(Structured diff data)
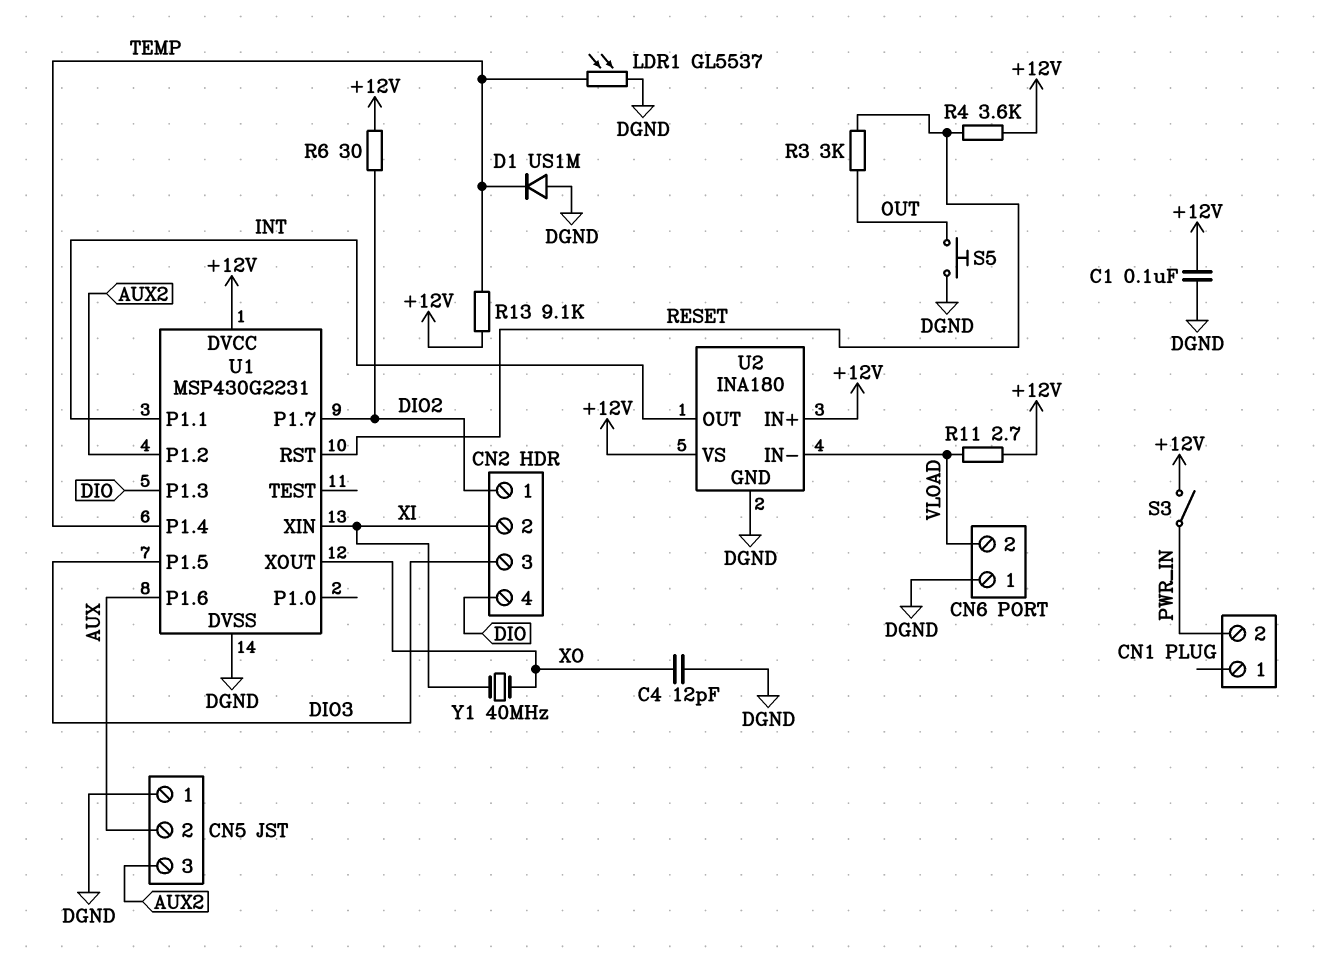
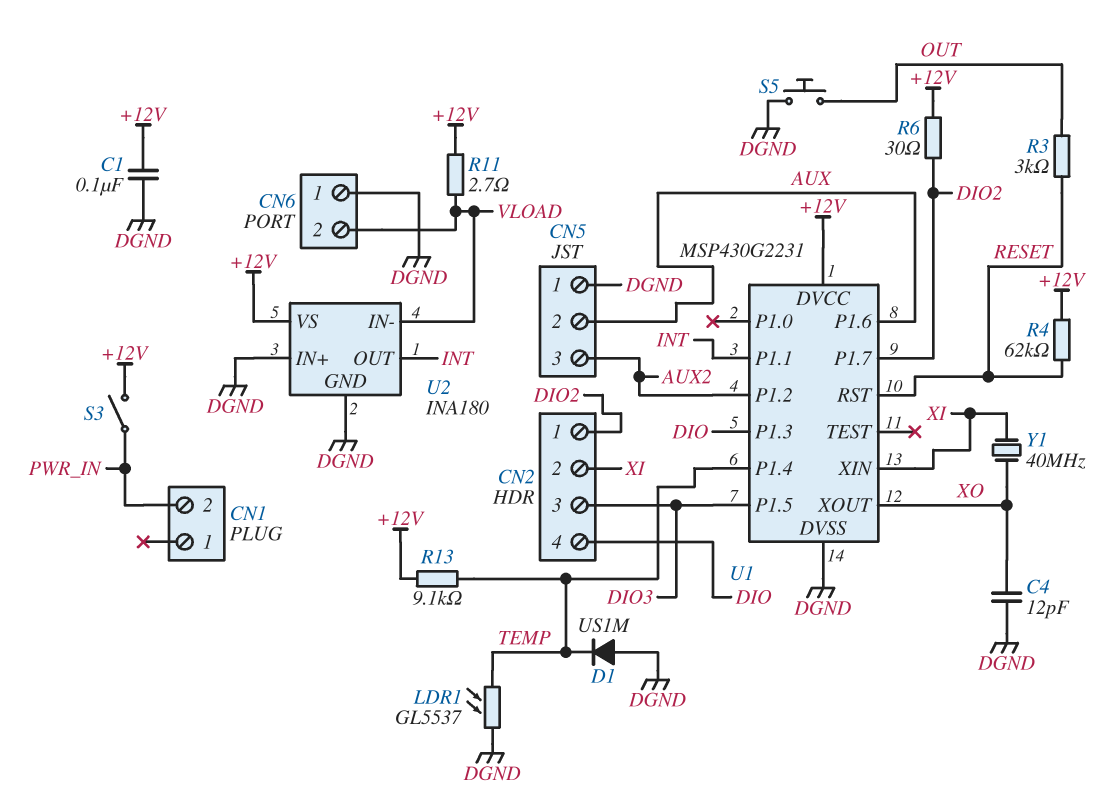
R4: 3.6k (+12V, RESET) -> 62k (+12V, RESET)
U2 pin IN+: +12V -> DGND

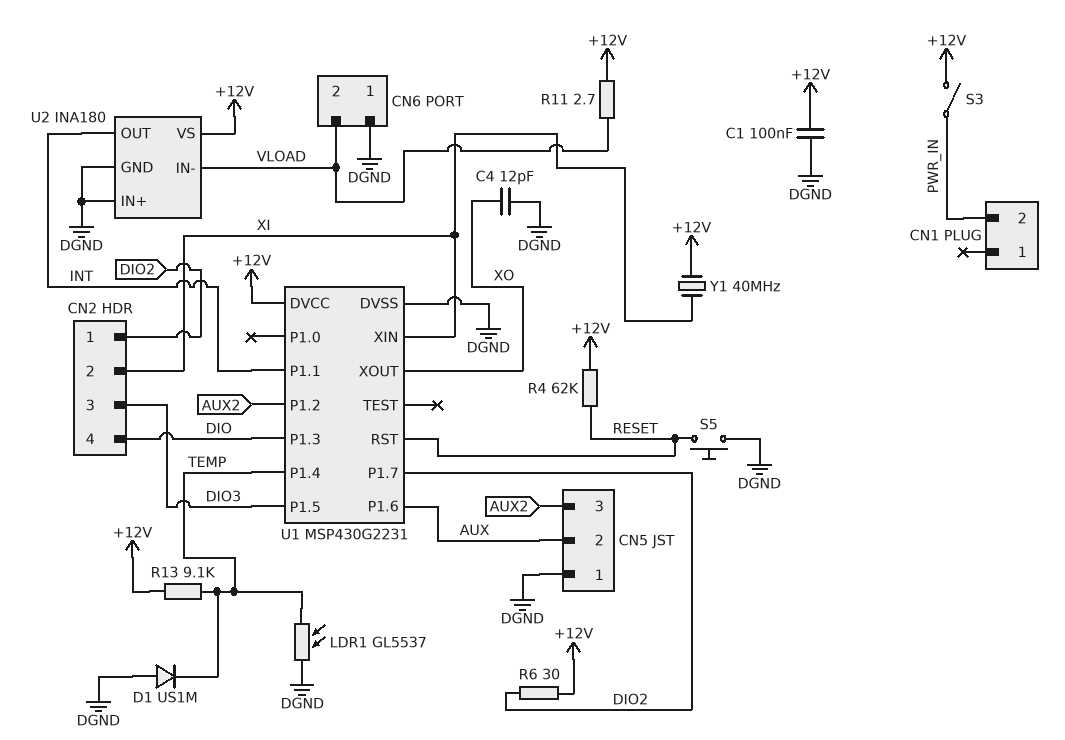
R3: 3k (OUT, RESET) -> none
S5: button (DGND, OUT) -> button (DGND, RESET)
Y1: 40MHz (XI, XO) -> 40MHz (+12V, XI)

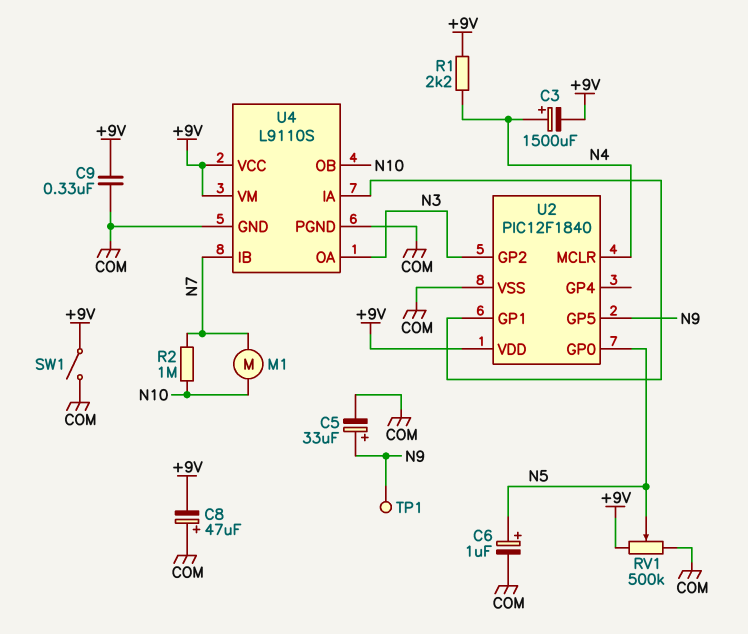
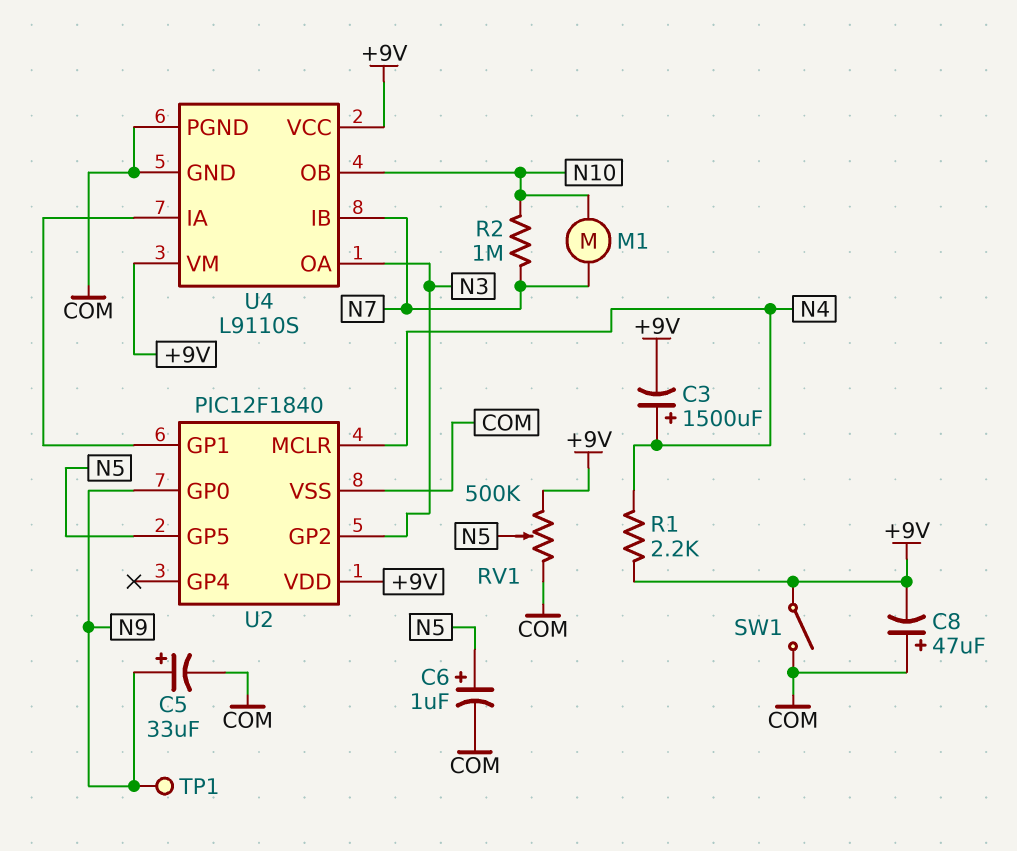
C9: 330nF (+9V, COM) -> none
U2 pin GP0: N5 -> N9
U2 pin GP5: N9 -> N5

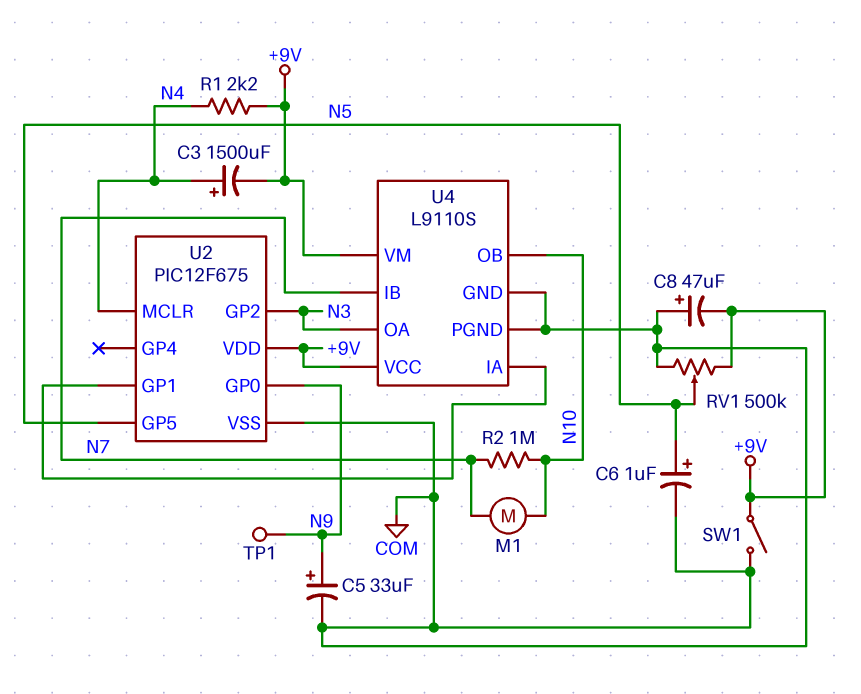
U2: PIC12F1840 -> PIC12F675

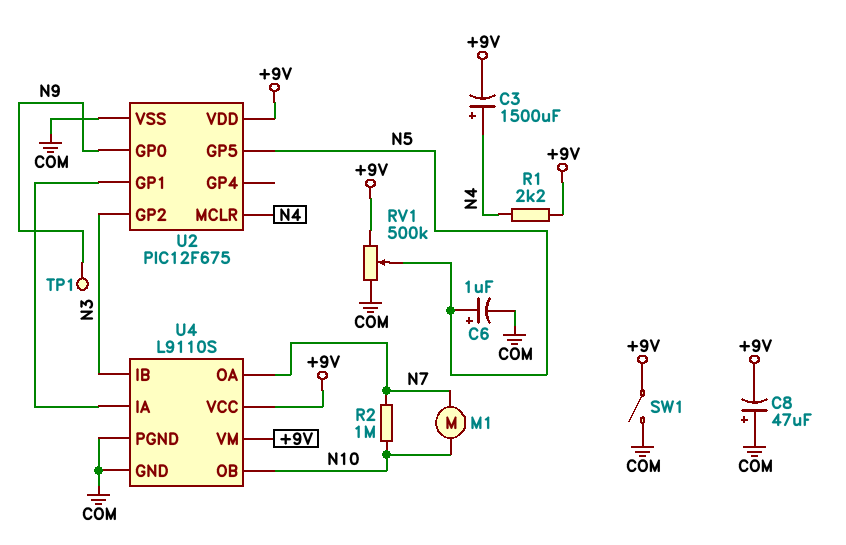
C5: 33uF (plus N9, minus COM) -> none
U4 pin IB: N7 -> N3
U4 pin OA: N3 -> N7

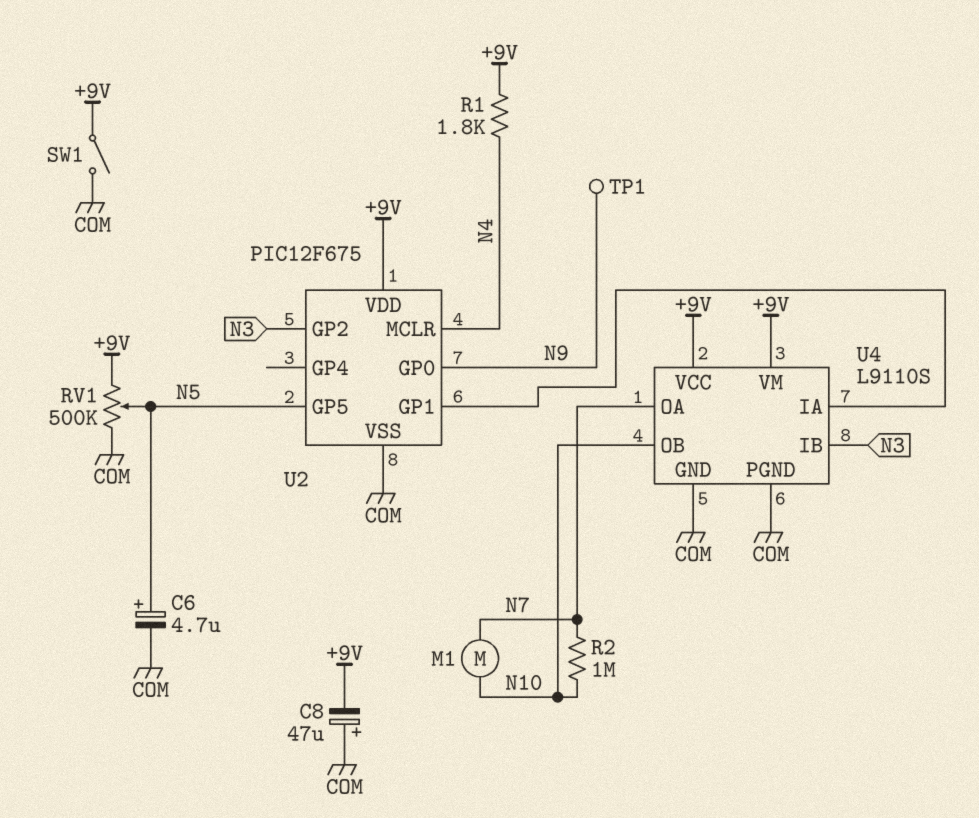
C3: 1500uF (plus N4, minus +9V) -> none
C6: 1uF (plus N5, minus COM) -> 4.7uF (plus N5, minus COM)
R1: 2.2k (+9V, N4) -> 1.8k (+9V, N4)

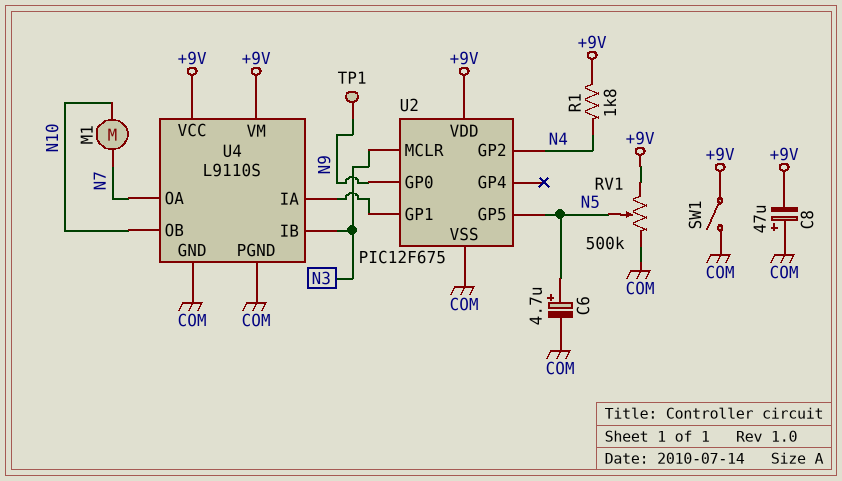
R2: 1M (N7, N10) -> none
U2 pin GP2: N3 -> N4
U2 pin MCLR: N4 -> N3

## Problem to solve
Your answer must be an exact copy of the lines from the one with "U4 pin IB: N7 -> N3" through the final line of the data, both included, without any pictures.

## Problem solution
U4 pin IB: N7 -> N3
U4 pin OA: N3 -> N7

C3: 1500uF (plus N4, minus +9V) -> none
C6: 1uF (plus N5, minus COM) -> 4.7uF (plus N5, minus COM)
R1: 2.2k (+9V, N4) -> 1.8k (+9V, N4)

R2: 1M (N7, N10) -> none
U2 pin GP2: N3 -> N4
U2 pin MCLR: N4 -> N3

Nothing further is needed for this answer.